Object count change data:
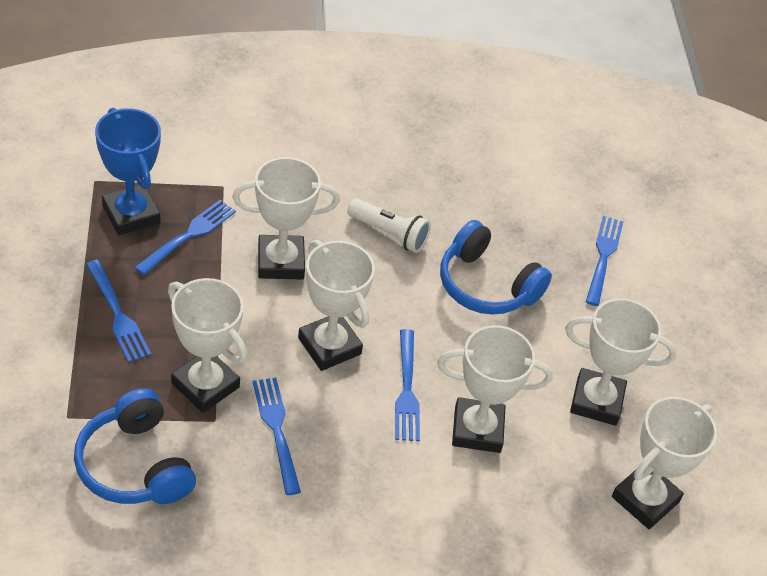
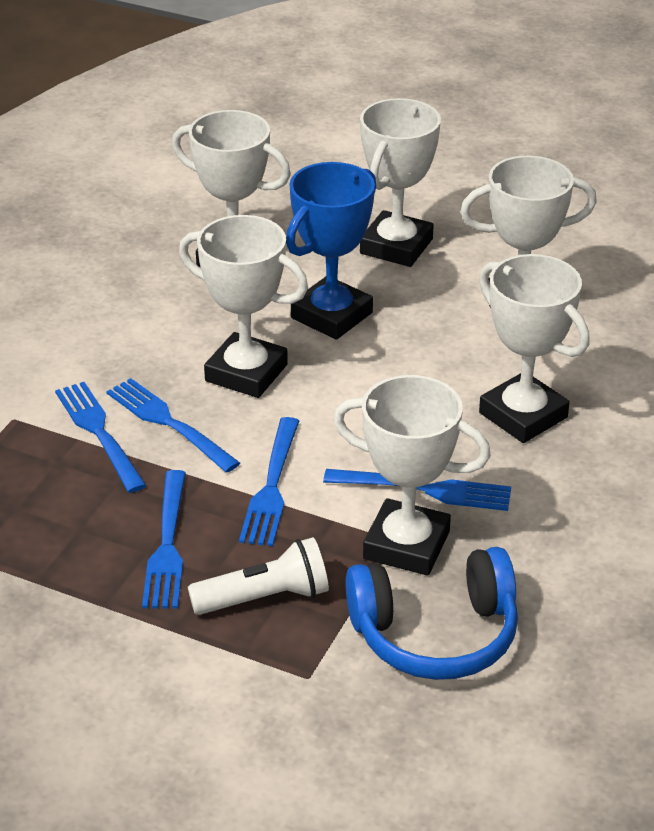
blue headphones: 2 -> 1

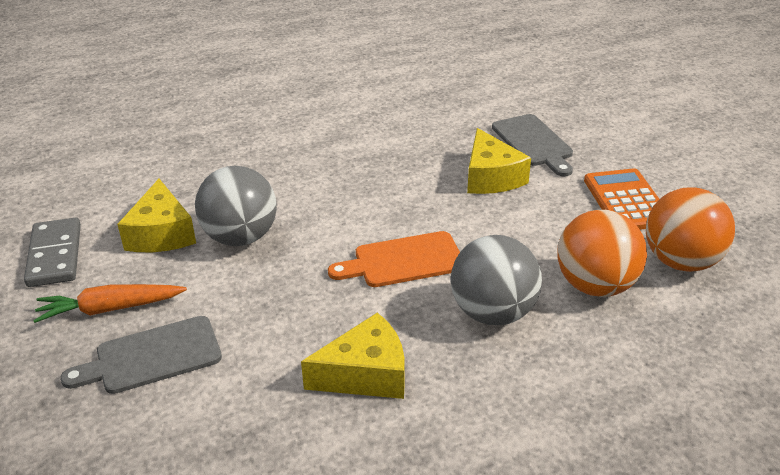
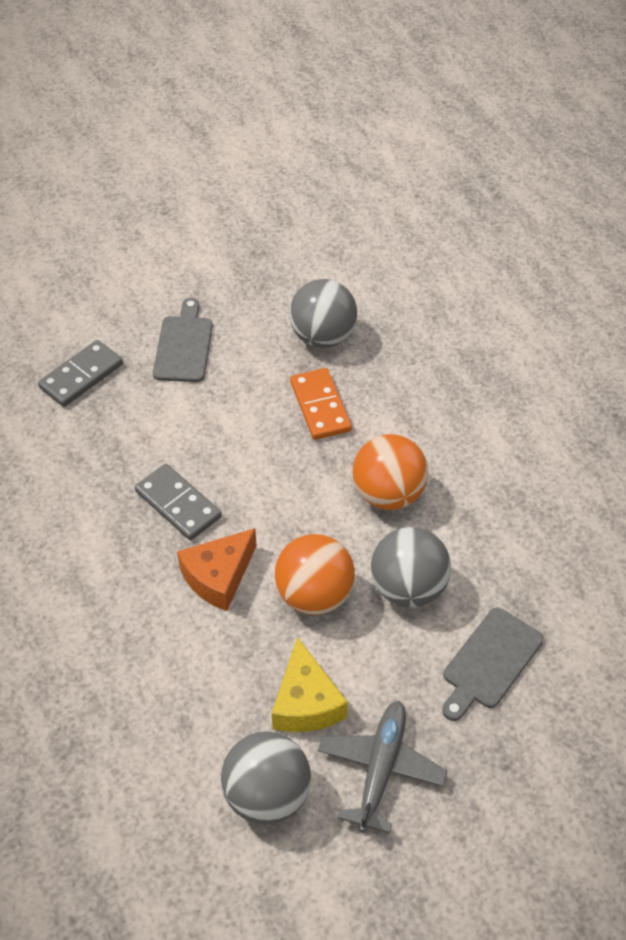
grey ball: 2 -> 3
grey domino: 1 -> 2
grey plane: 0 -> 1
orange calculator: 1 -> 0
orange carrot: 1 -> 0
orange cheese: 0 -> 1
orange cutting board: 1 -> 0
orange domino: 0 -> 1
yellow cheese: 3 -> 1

--

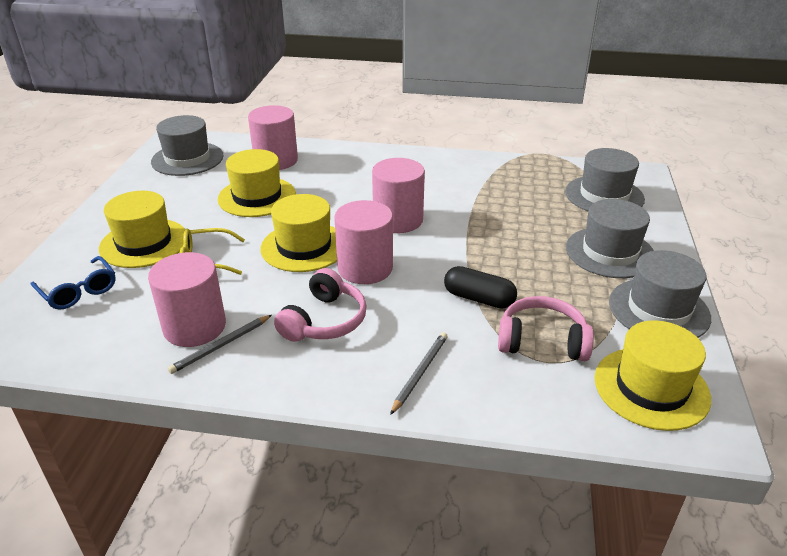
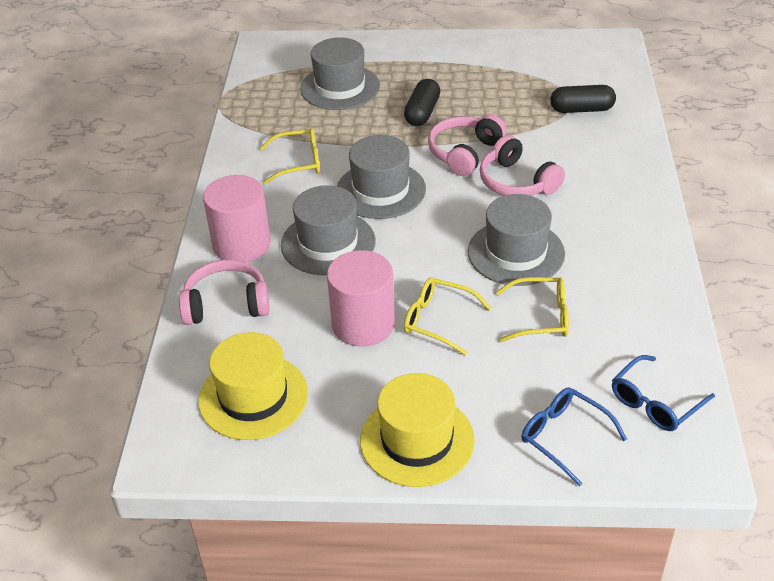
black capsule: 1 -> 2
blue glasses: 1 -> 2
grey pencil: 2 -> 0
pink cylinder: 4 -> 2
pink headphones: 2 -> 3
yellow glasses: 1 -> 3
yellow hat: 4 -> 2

→ **What you will do**: Only the lines above from the line with "orange carrot: 1 -> 0" to the line with "yellow cheese: 3 -> 1", those two lines included, should be reproduced exactly.

→ **Expected answer**:
orange carrot: 1 -> 0
orange cheese: 0 -> 1
orange cutting board: 1 -> 0
orange domino: 0 -> 1
yellow cheese: 3 -> 1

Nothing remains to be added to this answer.